Available data Start Marker

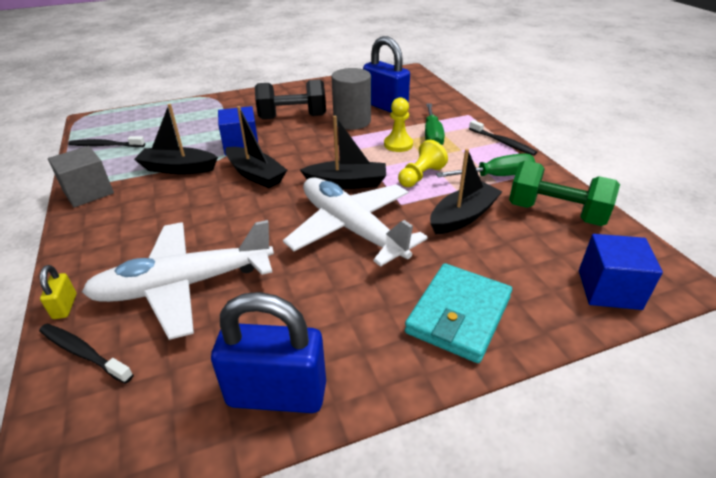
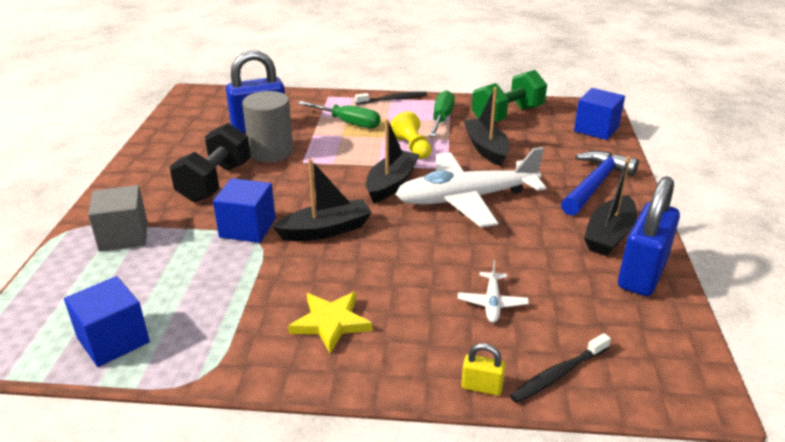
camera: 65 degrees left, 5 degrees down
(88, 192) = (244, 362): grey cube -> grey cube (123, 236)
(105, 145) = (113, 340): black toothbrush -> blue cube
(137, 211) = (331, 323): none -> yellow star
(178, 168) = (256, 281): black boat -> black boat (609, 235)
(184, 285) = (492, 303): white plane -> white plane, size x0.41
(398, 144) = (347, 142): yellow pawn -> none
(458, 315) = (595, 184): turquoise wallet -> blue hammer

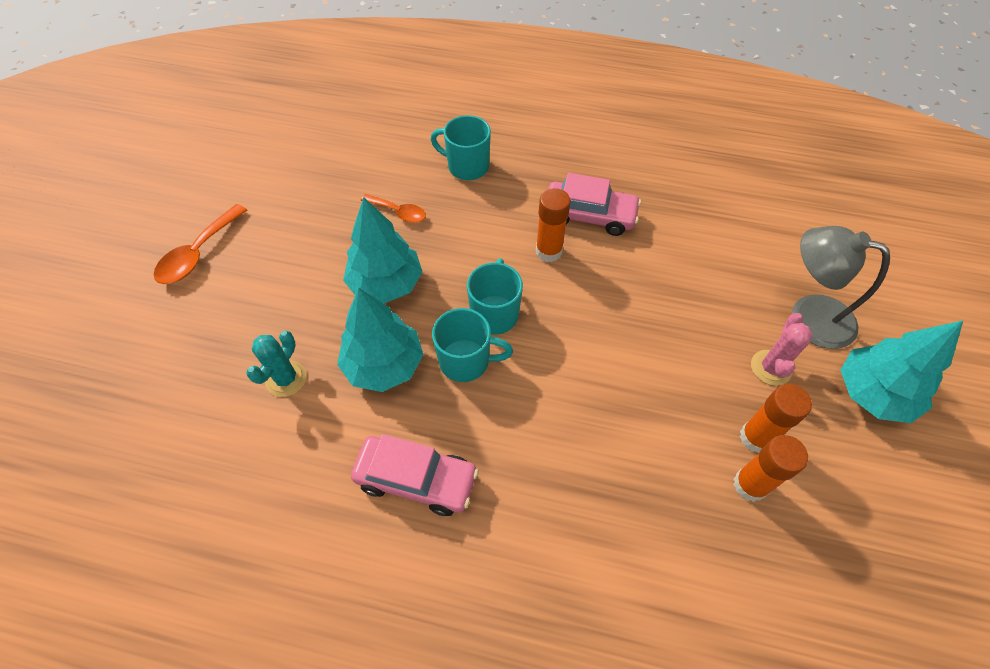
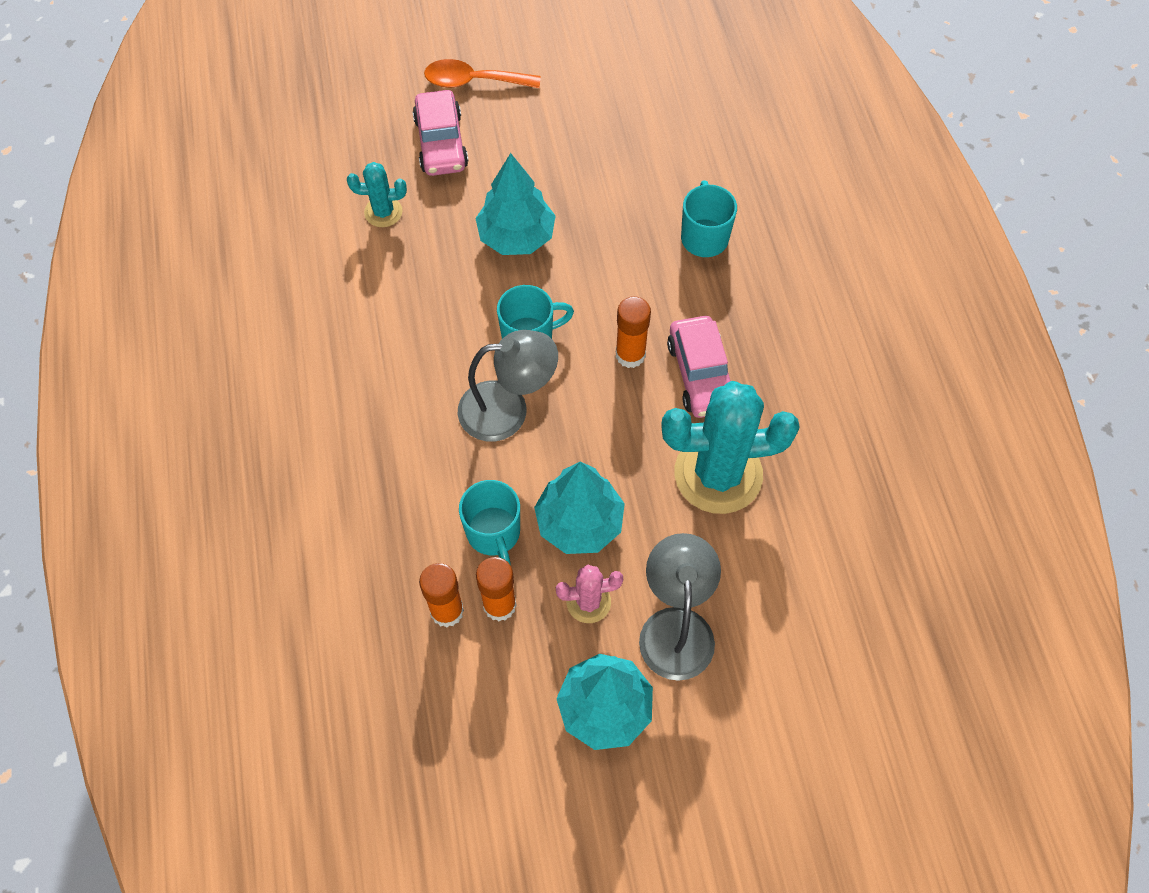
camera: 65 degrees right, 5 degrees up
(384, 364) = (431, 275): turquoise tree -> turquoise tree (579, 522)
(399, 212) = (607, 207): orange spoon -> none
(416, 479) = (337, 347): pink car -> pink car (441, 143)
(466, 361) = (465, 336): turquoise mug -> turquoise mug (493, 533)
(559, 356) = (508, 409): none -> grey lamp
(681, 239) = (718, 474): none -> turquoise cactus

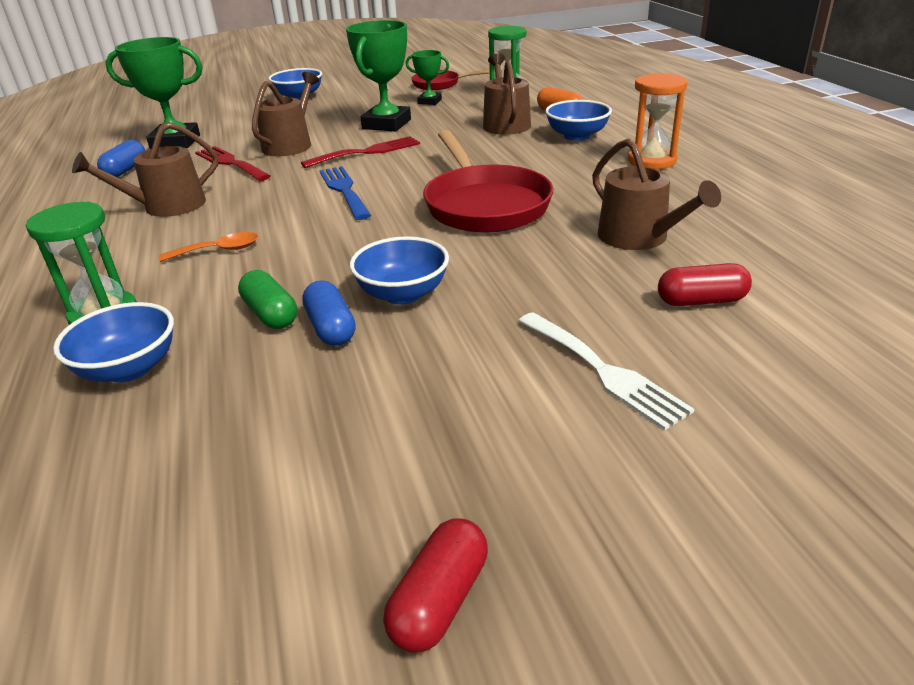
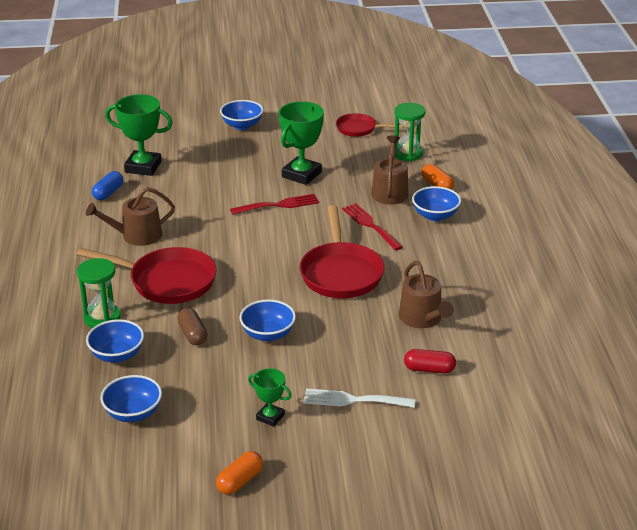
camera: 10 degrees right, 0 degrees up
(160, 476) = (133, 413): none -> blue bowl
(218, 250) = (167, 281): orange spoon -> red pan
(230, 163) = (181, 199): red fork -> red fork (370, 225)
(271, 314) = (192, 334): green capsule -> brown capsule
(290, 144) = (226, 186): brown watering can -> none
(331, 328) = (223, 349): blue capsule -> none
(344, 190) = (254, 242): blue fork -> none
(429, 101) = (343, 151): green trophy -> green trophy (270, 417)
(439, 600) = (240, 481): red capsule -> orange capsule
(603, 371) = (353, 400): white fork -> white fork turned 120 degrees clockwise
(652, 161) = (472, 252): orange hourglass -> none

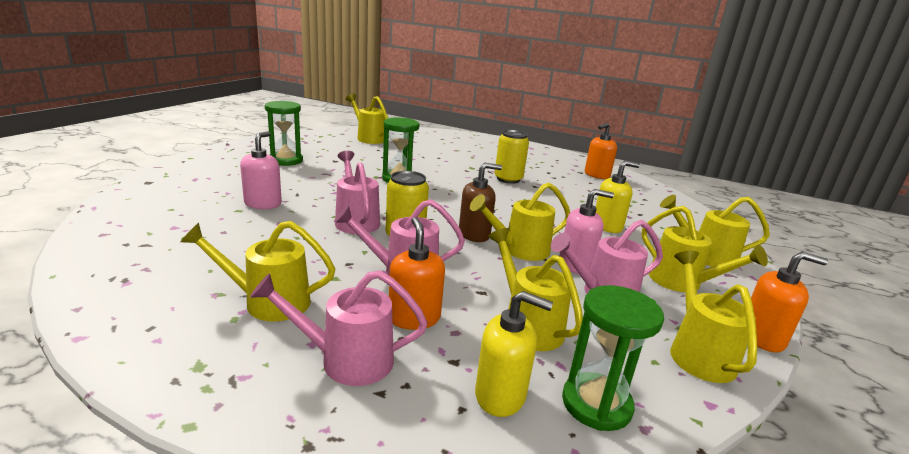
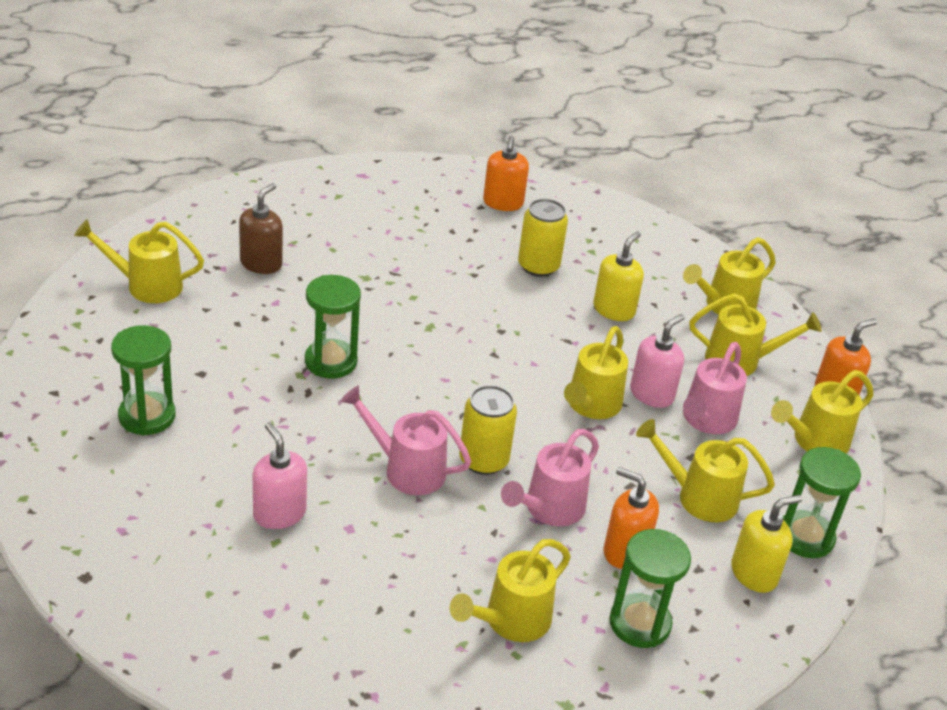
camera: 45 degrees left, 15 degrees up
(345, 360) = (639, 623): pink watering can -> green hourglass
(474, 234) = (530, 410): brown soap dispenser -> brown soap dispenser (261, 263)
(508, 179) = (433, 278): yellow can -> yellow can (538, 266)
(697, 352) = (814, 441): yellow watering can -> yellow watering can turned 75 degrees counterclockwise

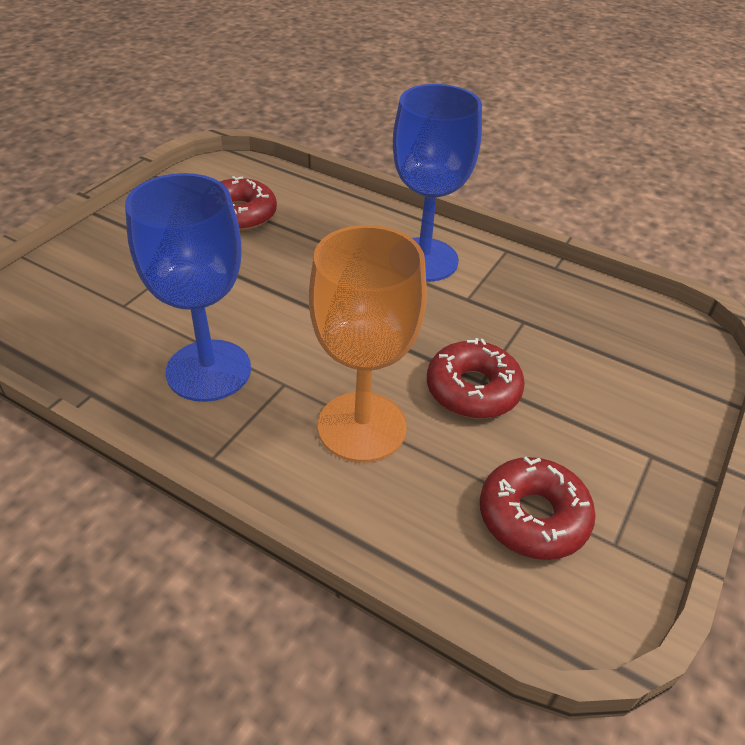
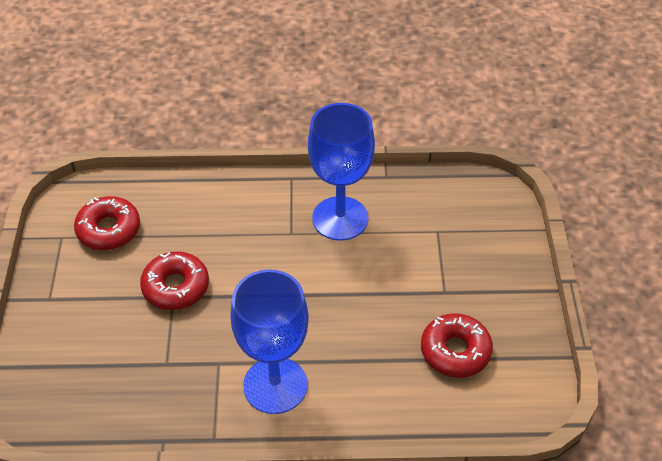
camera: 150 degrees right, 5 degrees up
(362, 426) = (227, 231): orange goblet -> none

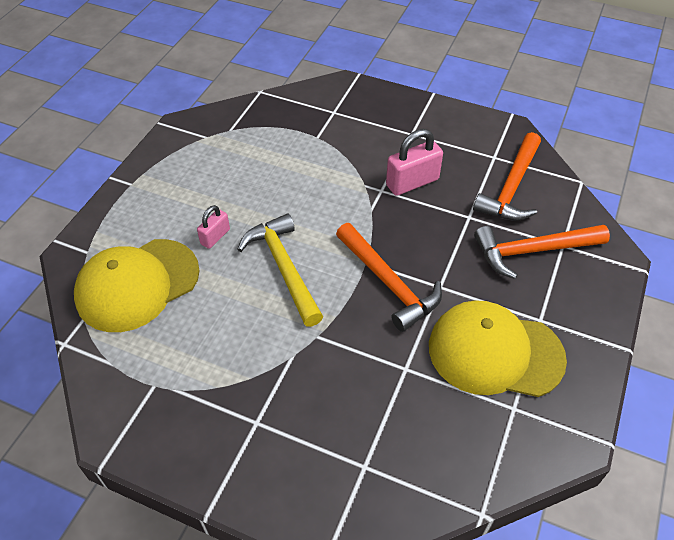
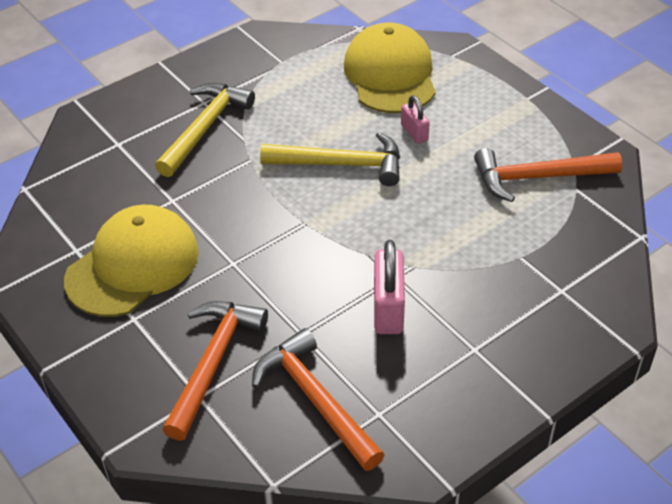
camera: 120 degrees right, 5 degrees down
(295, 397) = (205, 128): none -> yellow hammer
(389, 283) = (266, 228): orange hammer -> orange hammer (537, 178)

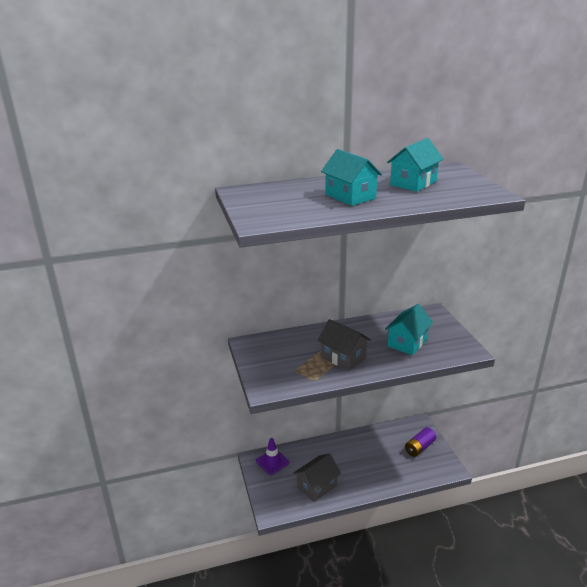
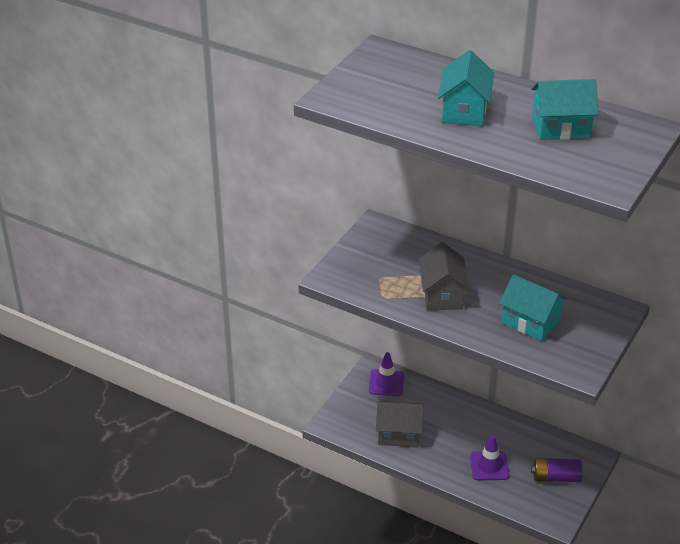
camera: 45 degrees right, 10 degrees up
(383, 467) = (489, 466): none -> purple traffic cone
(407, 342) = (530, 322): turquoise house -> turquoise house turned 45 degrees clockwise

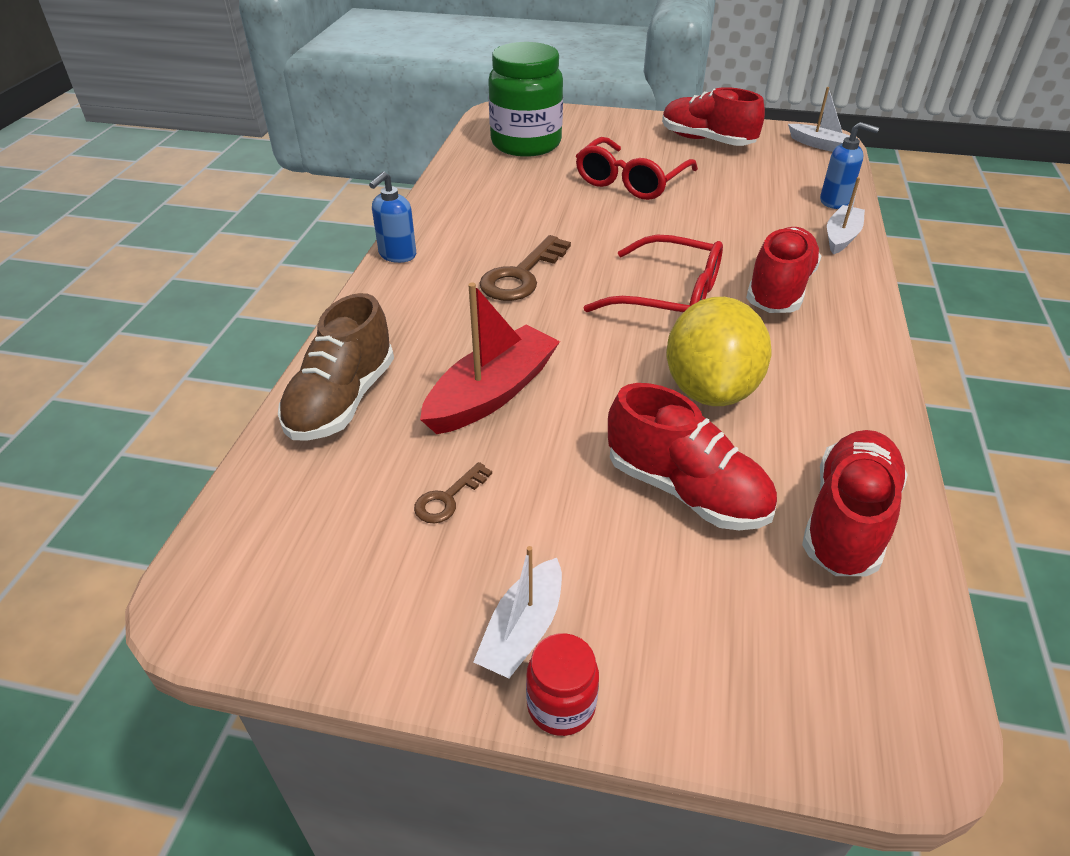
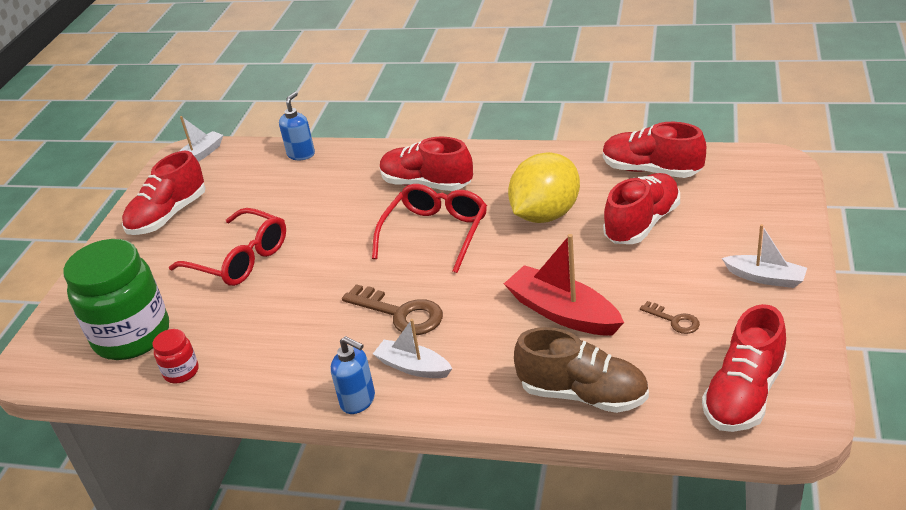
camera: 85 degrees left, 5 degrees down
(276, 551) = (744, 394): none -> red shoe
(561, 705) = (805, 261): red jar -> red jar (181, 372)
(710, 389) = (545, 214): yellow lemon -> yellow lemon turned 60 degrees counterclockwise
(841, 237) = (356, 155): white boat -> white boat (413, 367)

Available data End Marker

Exercise description
Reproduce the data above exactly, but only from the line containing "(344, 190) = (254, 242): blue fork -> none" through the line containing "camera: 150 degrees right, 5 degrees up". Omit all pictures.

Exercise solution
(344, 190) = (254, 242): blue fork -> none
(429, 101) = (343, 151): green trophy -> green trophy (270, 417)
(439, 600) = (240, 481): red capsule -> orange capsule
(603, 371) = (353, 400): white fork -> white fork turned 120 degrees clockwise
(652, 161) = (472, 252): orange hourglass -> none

camera: 45 degrees left, 15 degrees up
(345, 360) = (639, 623): pink watering can -> green hourglass
(474, 234) = (530, 410): brown soap dispenser -> brown soap dispenser (261, 263)
(508, 179) = (433, 278): yellow can -> yellow can (538, 266)
(697, 352) = (814, 441): yellow watering can -> yellow watering can turned 75 degrees counterclockwise

camera: 150 degrees right, 5 degrees up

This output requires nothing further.